### Work to be completed
The answer must restate the listing word for word, without its images.
── Dataset section
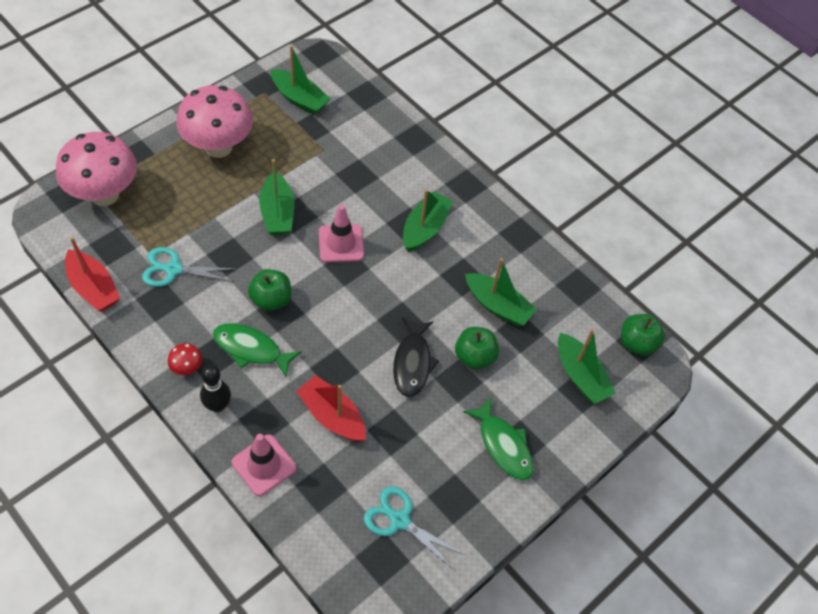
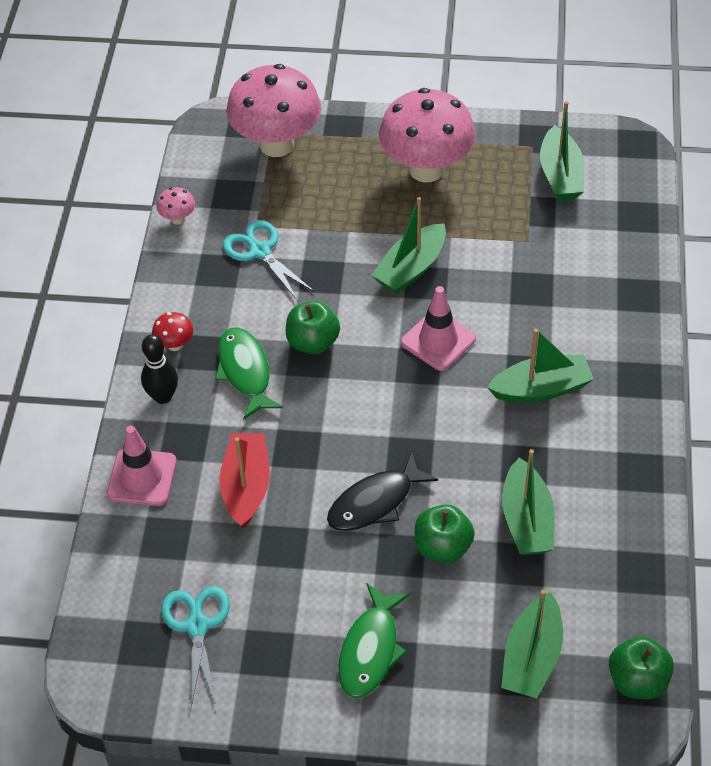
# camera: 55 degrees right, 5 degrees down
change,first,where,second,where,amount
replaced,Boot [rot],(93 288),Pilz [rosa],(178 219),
────
### Written solution
# camera: 55 degrees right, 5 degrees down
change,first,where,second,where,amount
replaced,Boot [rot],(93 288),Pilz [rosa],(178 219),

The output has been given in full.